## Your objective
Every entry needs to be written out again exactly, with its pictures removed.
********
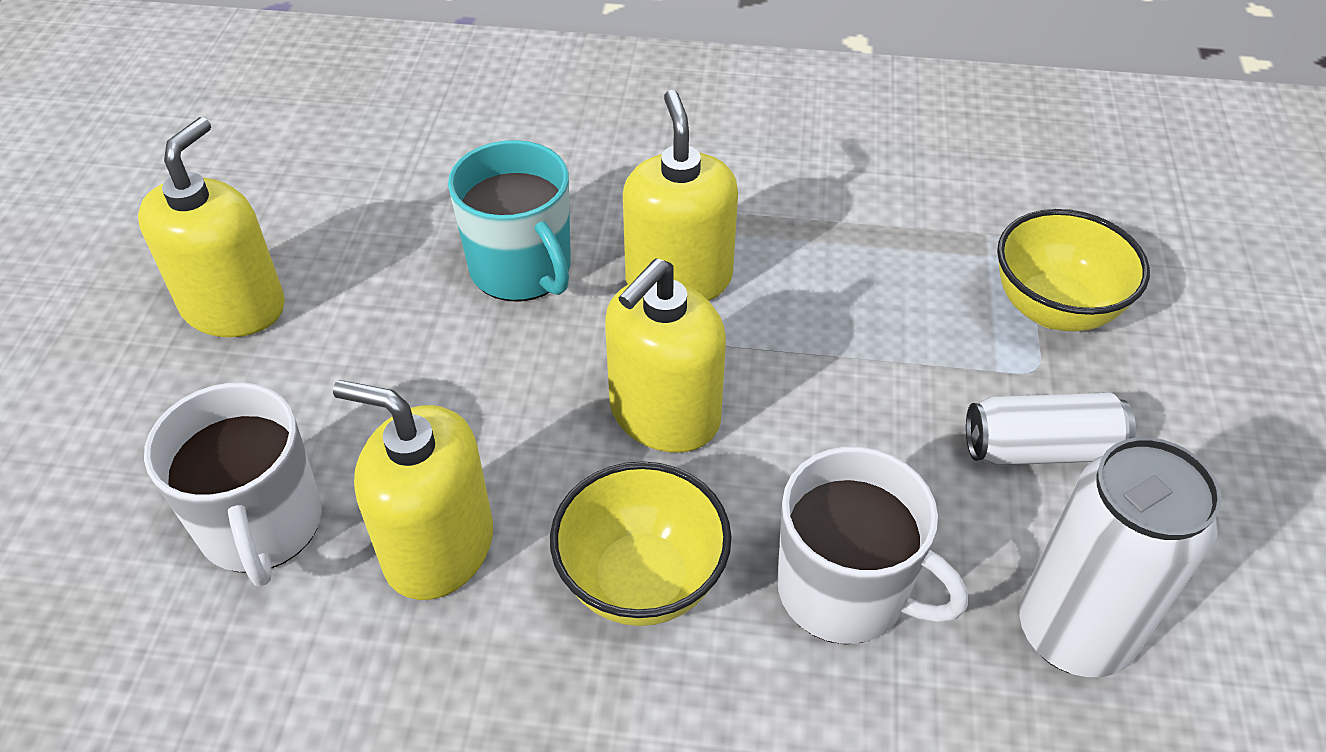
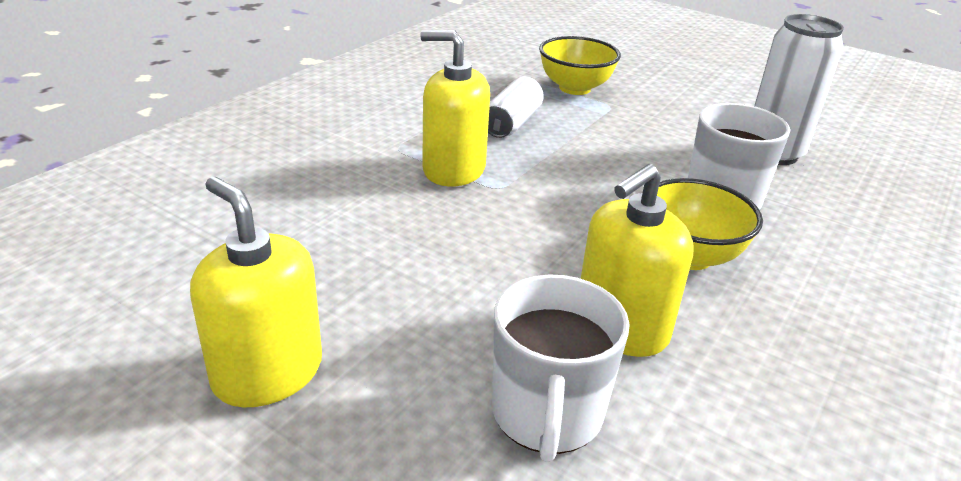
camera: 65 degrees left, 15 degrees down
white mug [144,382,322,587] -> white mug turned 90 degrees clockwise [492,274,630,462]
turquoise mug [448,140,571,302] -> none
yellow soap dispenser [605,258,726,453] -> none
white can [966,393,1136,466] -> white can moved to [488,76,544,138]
********
## Written answer
camera: 65 degrees left, 15 degrees down
white mug [144,382,322,587] -> white mug turned 90 degrees clockwise [492,274,630,462]
turquoise mug [448,140,571,302] -> none
yellow soap dispenser [605,258,726,453] -> none
white can [966,393,1136,466] -> white can moved to [488,76,544,138]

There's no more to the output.